------ Input ------

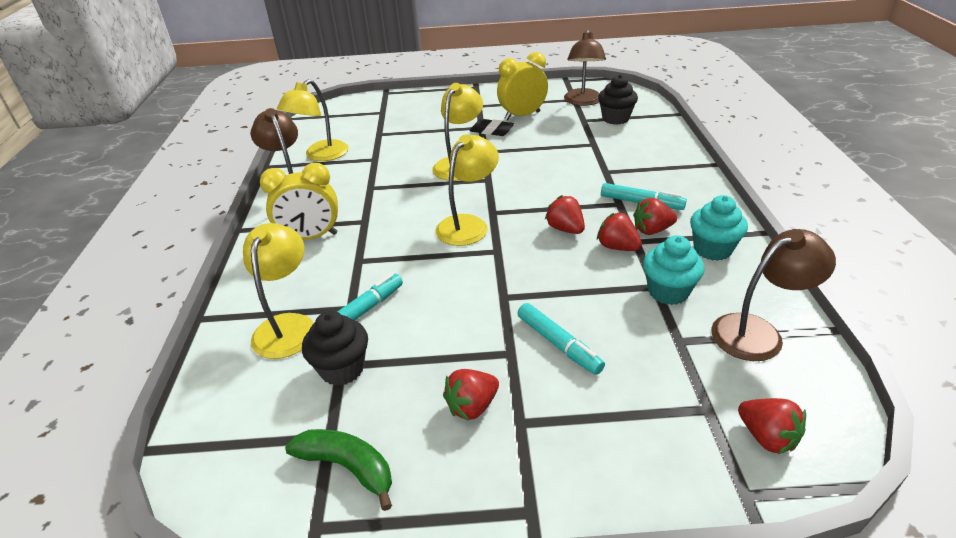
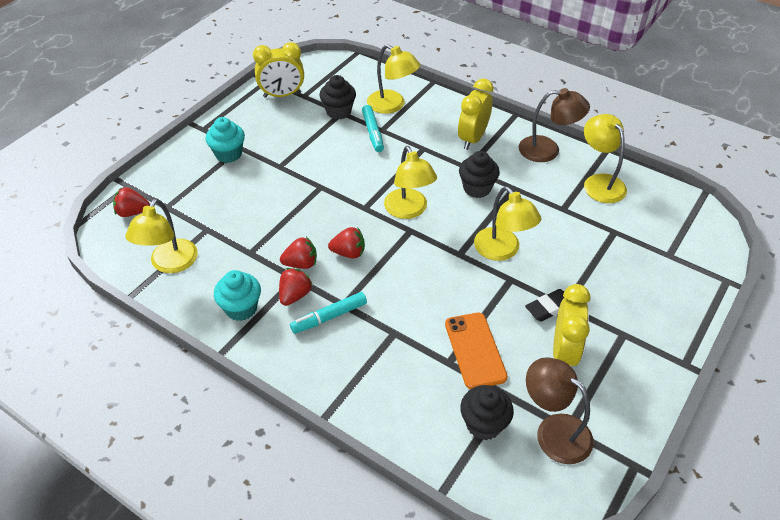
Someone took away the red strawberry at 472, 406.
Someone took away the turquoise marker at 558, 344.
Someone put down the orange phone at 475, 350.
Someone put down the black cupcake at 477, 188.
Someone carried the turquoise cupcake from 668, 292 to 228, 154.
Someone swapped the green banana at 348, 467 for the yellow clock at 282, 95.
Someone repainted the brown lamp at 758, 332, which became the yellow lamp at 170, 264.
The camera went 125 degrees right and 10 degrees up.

------

Your answer must be the full listing, copied exactly, with no pictures in it.

Your response:
Someone took away the red strawberry at 472, 406.
Someone took away the turquoise marker at 558, 344.
Someone put down the orange phone at 475, 350.
Someone put down the black cupcake at 477, 188.
Someone carried the turquoise cupcake from 668, 292 to 228, 154.
Someone swapped the green banana at 348, 467 for the yellow clock at 282, 95.
Someone repainted the brown lamp at 758, 332, which became the yellow lamp at 170, 264.
The camera went 125 degrees right and 10 degrees up.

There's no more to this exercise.